* [Provided material]:
****************************************

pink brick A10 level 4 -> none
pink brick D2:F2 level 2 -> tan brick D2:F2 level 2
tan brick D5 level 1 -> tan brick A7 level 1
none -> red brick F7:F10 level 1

****************************************

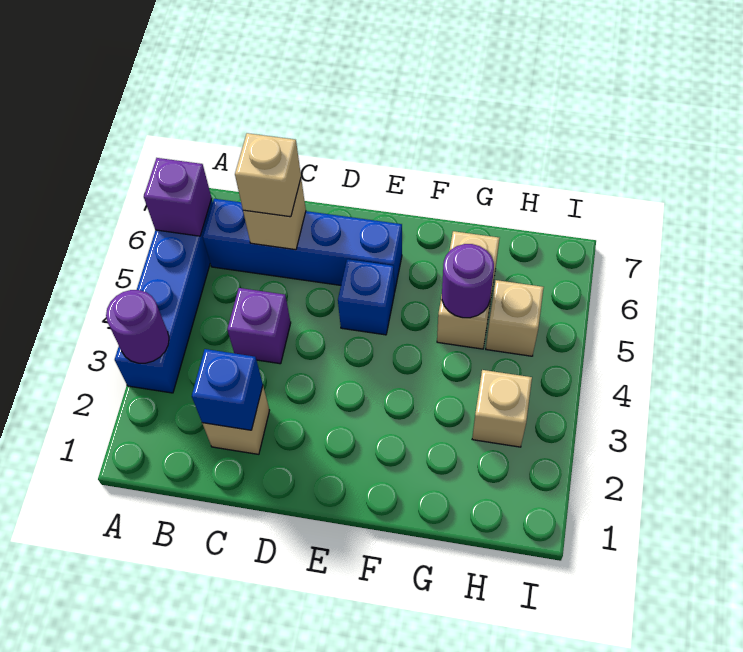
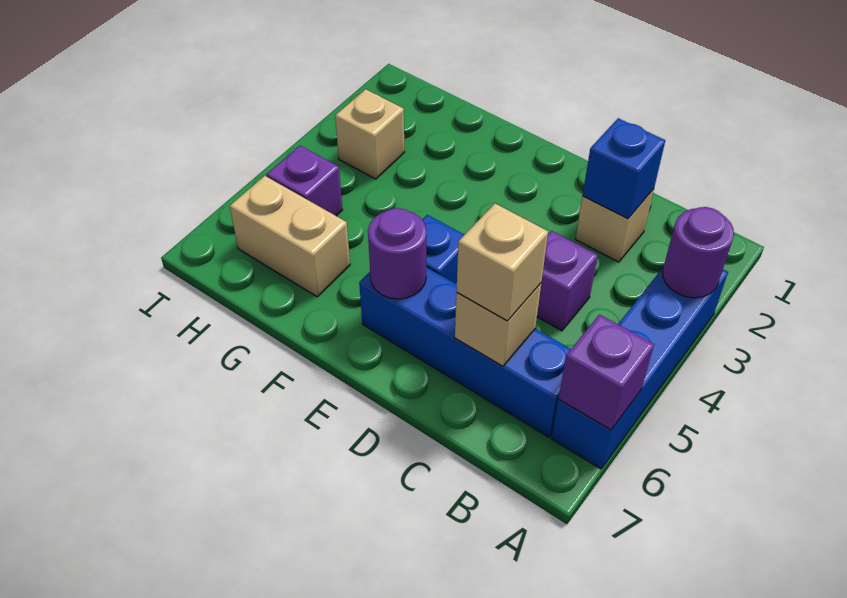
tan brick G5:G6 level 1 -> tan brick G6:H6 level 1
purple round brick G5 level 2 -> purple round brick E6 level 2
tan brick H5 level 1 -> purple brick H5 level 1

****************************************

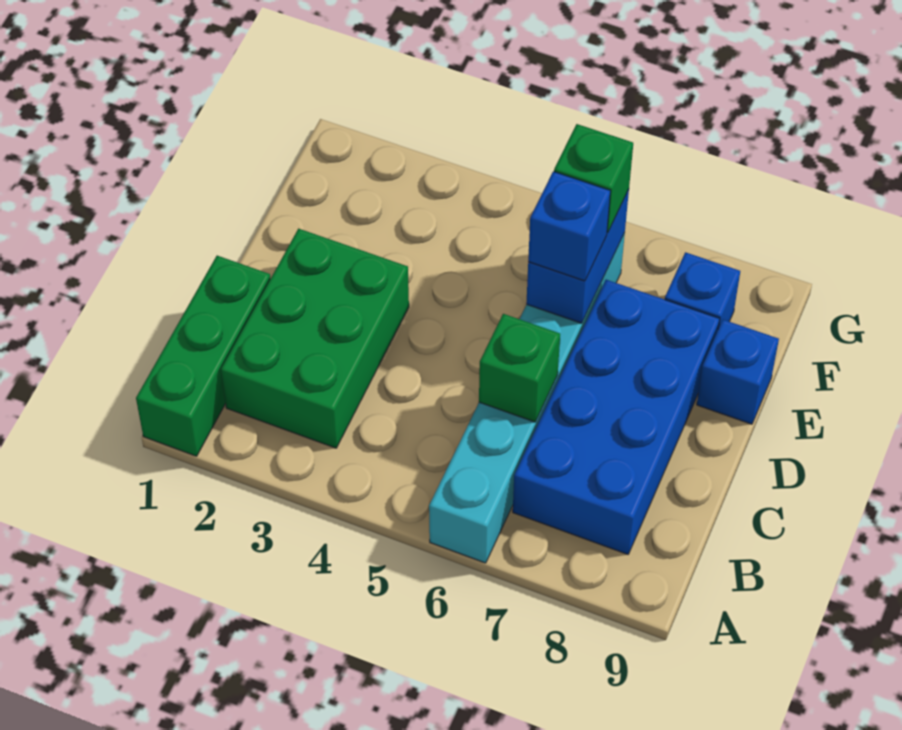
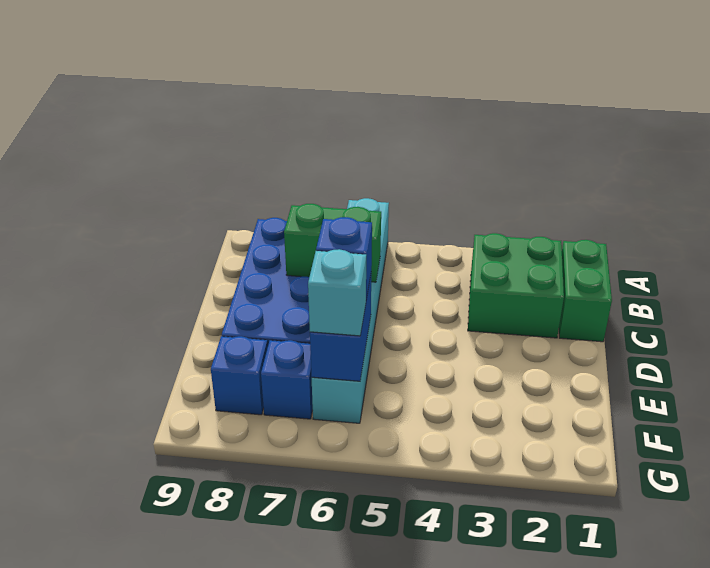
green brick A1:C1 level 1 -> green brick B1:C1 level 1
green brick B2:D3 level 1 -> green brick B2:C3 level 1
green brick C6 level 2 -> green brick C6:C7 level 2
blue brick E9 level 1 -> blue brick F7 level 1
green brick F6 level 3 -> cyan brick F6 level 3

****************************************

* [Task statement]:
Only one stretch of the data above is needed. Restate it word for word, from the line containing "green brick A1:C1" through the line containing "green brick F6", both ends included.

* [Response below]:
green brick A1:C1 level 1 -> green brick B1:C1 level 1
green brick B2:D3 level 1 -> green brick B2:C3 level 1
green brick C6 level 2 -> green brick C6:C7 level 2
blue brick E9 level 1 -> blue brick F7 level 1
green brick F6 level 3 -> cyan brick F6 level 3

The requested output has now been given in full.